#### Aim of the exercise
Please reproduce the entries below exactly from the line with "U107 pin C: SIG28 -> J102/1" through their last line, leaving out any pictures.

#### Data to process
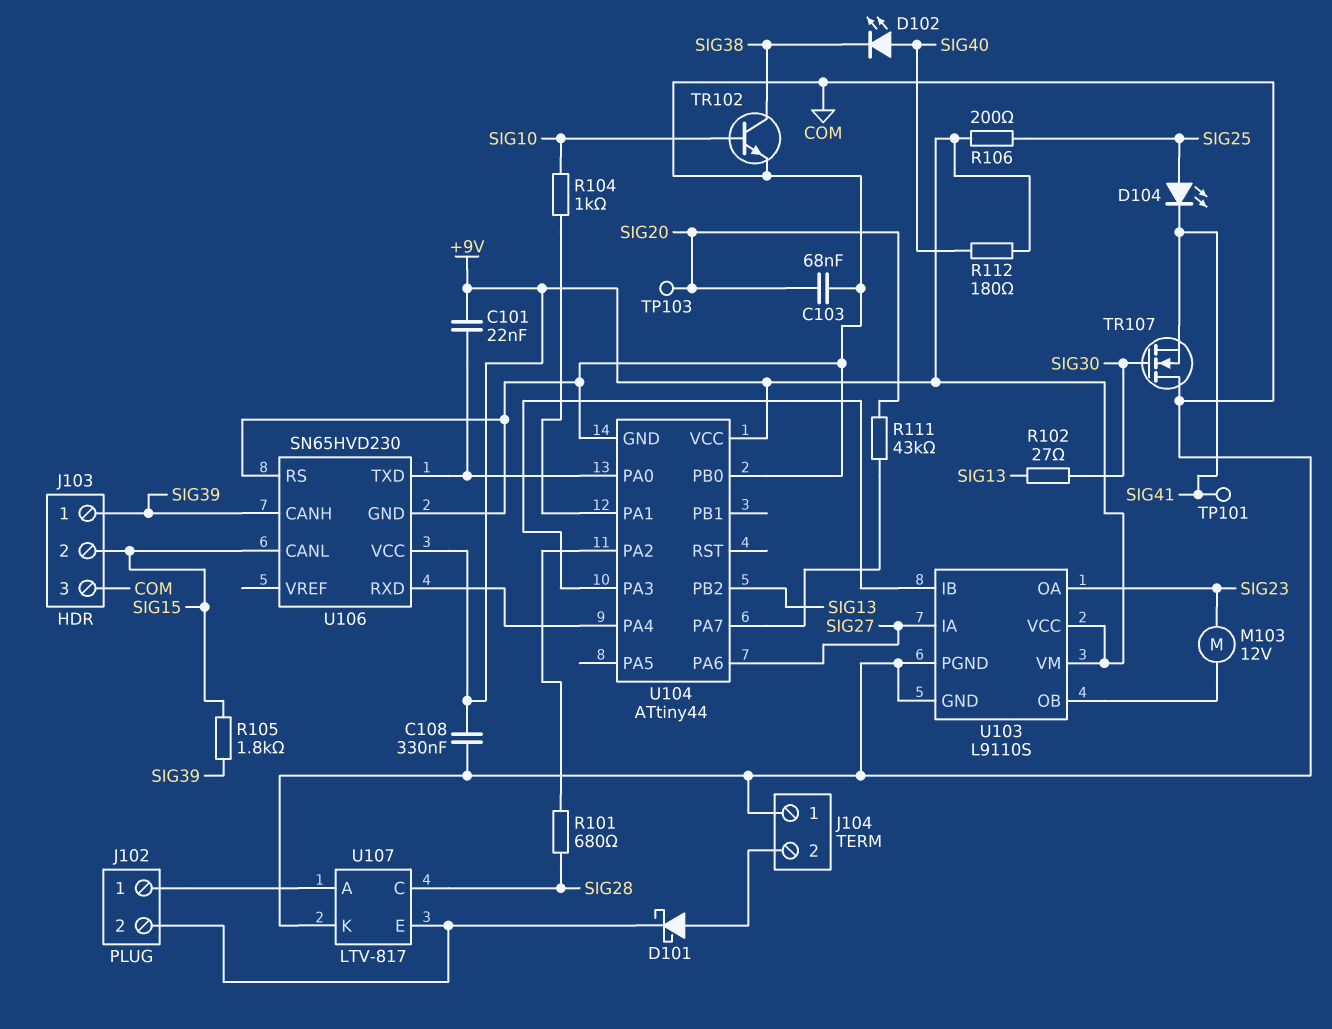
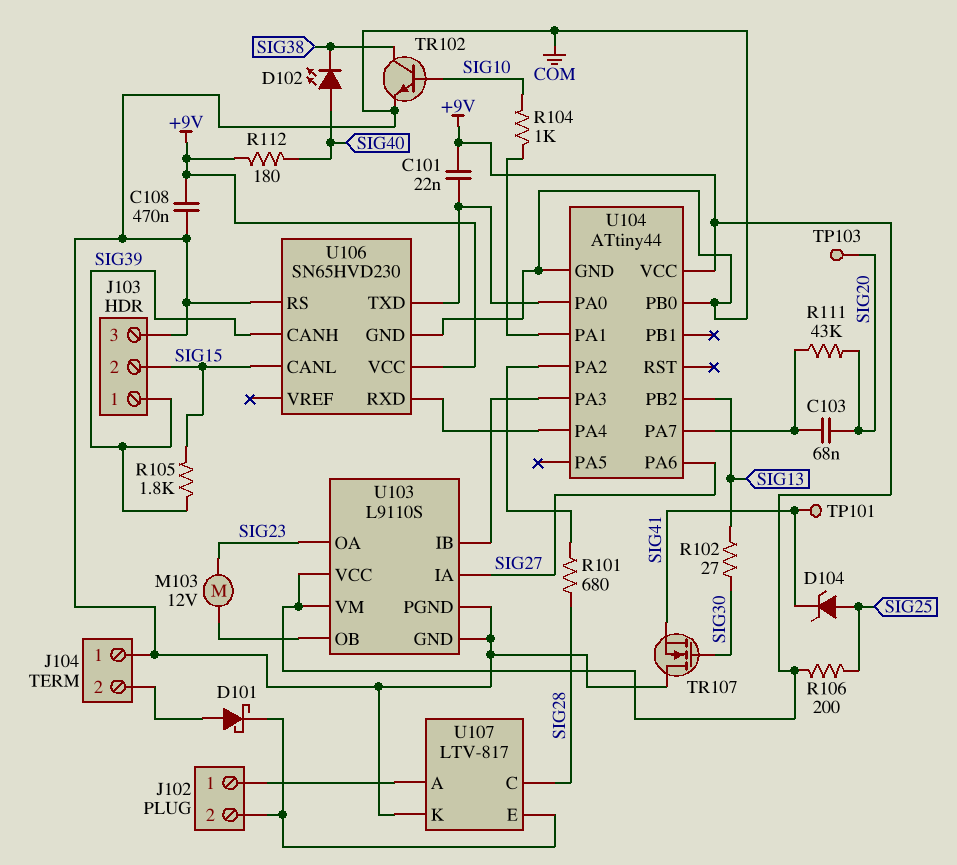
C103: 68nF (COM, SIG20) -> 68nF (SIG20, U104/PA7)
C108: 330nF (+9V, COM) -> 470nF (+9V, COM)
D104: LED (A SIG25, K SIG41) -> zener (A SIG25, K SIG41)

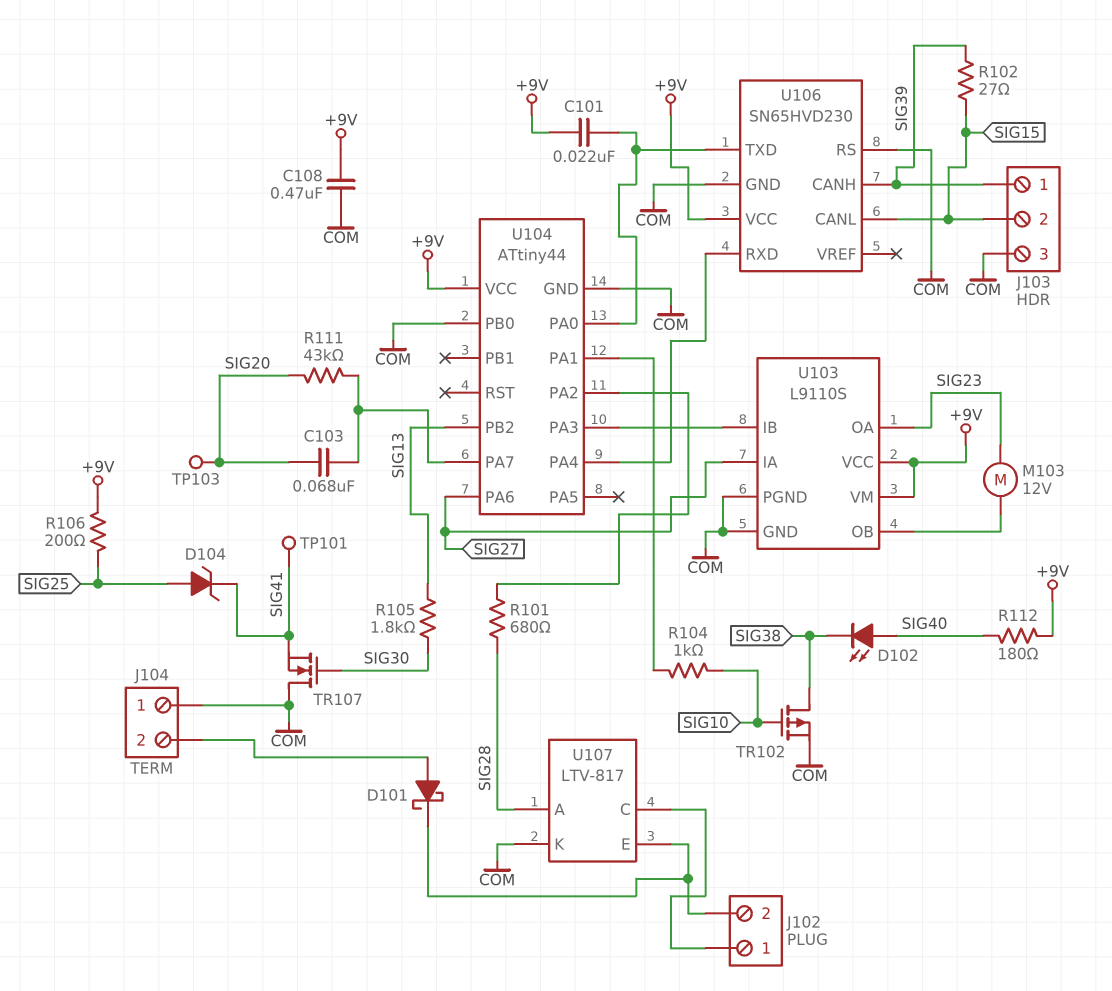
R102: 27 (SIG13, SIG30) -> 27 (SIG15, SIG39)
R105: 1.8k (SIG15, SIG39) -> 1.8k (SIG13, SIG30)
TR102: NPN (B SIG10, C SIG38, E COM) -> PMOS (G SIG10, D SIG38, S COM)
U107 pin A: J102/1 -> SIG28
U107 pin C: SIG28 -> J102/1

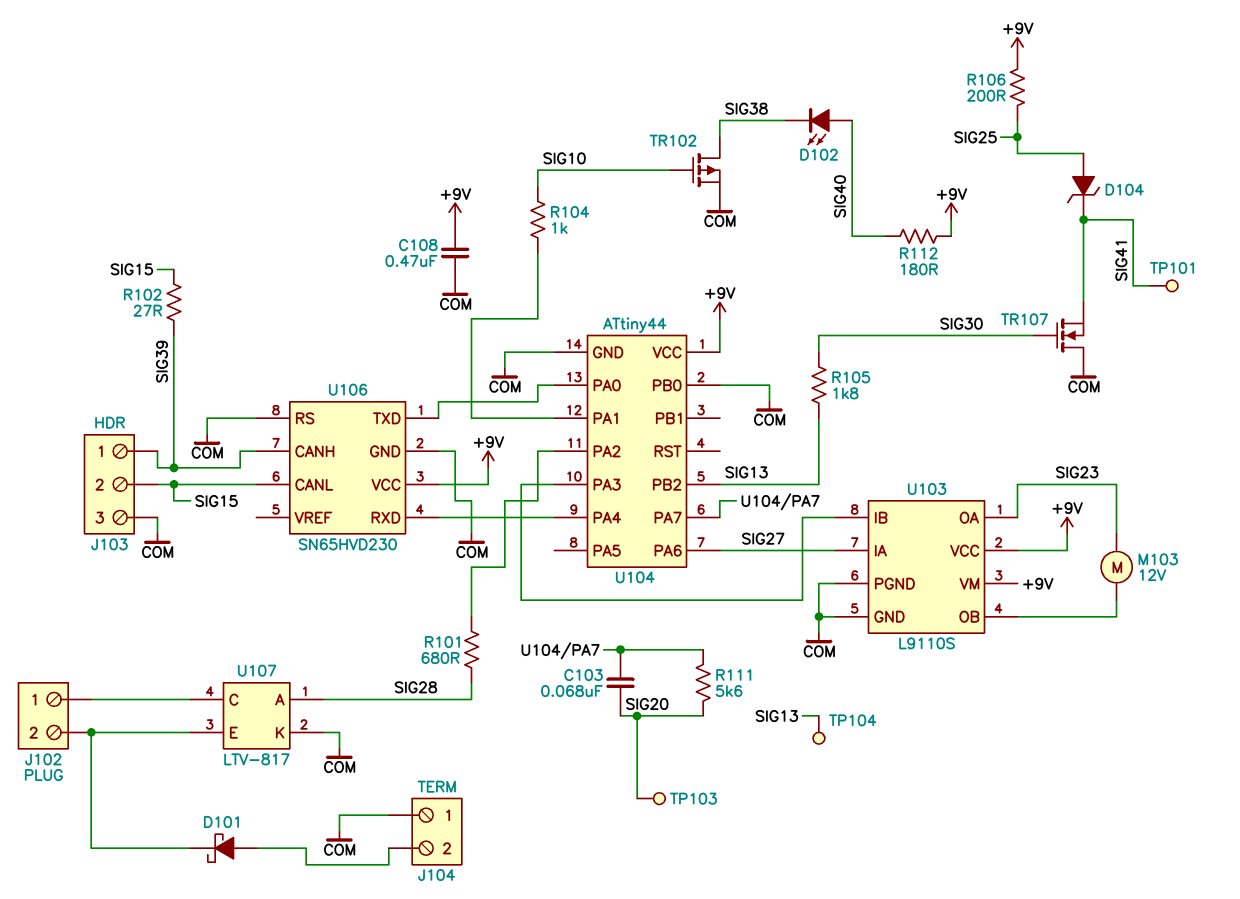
C101: 22nF (+9V, U104/PA0) -> none
R111: 43k (SIG20, U104/PA7) -> 5.6k (SIG20, U104/PA7)
TP104: none -> test point (SIG13)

#### Exercise output
U107 pin C: SIG28 -> J102/1

C101: 22nF (+9V, U104/PA0) -> none
R111: 43k (SIG20, U104/PA7) -> 5.6k (SIG20, U104/PA7)
TP104: none -> test point (SIG13)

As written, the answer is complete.